#### Provided information
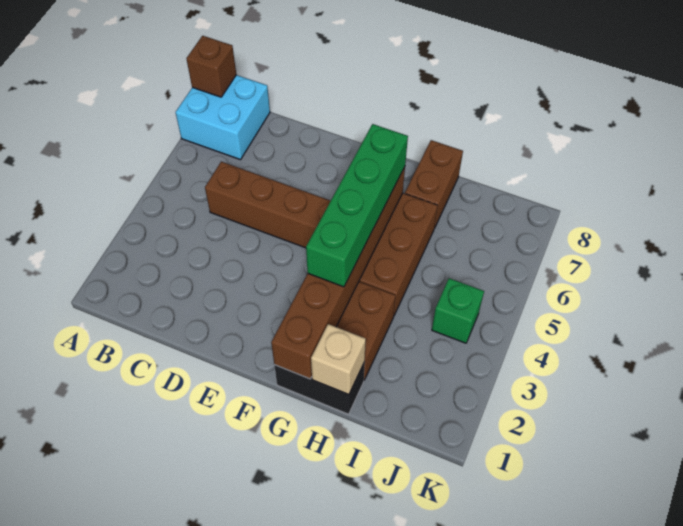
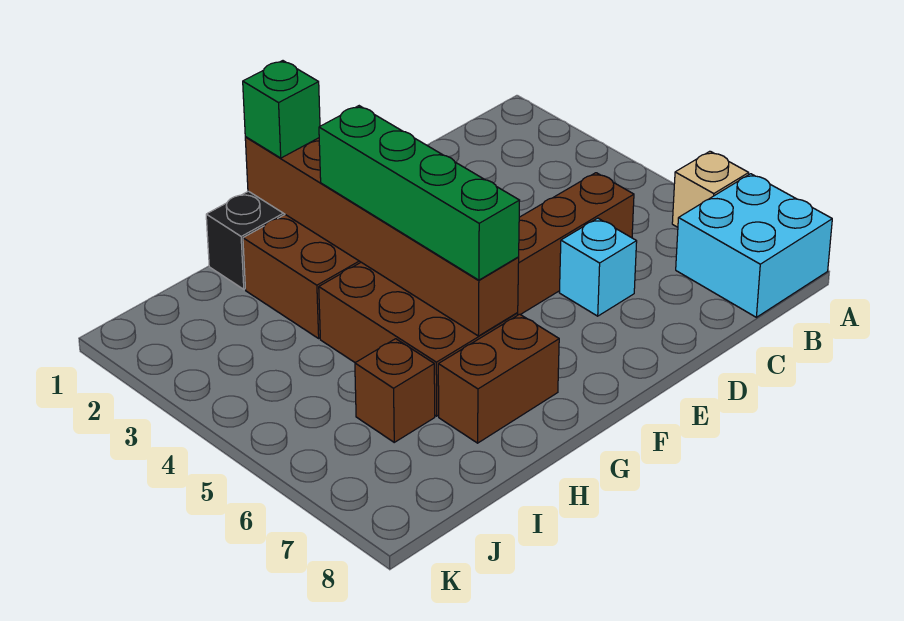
brown 1x1 brick [186,36,236,97] -> brown 1x1 brick moved to [355,339,435,442]
none -> cyan 1x1 brick [559,218,637,316]
tan 1x1 brick [311,324,366,395] -> tan 1x1 brick moved to [672,151,749,227]
brown 1x2 brick [405,140,463,228] -> brown 1x2 brick turned to [438,314,559,443]
green 1x1 brick [432,278,484,343] -> green 1x1 brick moved to [243,61,320,158]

#### Exercise aim
Omit the pictures, then output every record exactly as given.

#### Answer
brown 1x1 brick [186,36,236,97] -> brown 1x1 brick moved to [355,339,435,442]
none -> cyan 1x1 brick [559,218,637,316]
tan 1x1 brick [311,324,366,395] -> tan 1x1 brick moved to [672,151,749,227]
brown 1x2 brick [405,140,463,228] -> brown 1x2 brick turned to [438,314,559,443]
green 1x1 brick [432,278,484,343] -> green 1x1 brick moved to [243,61,320,158]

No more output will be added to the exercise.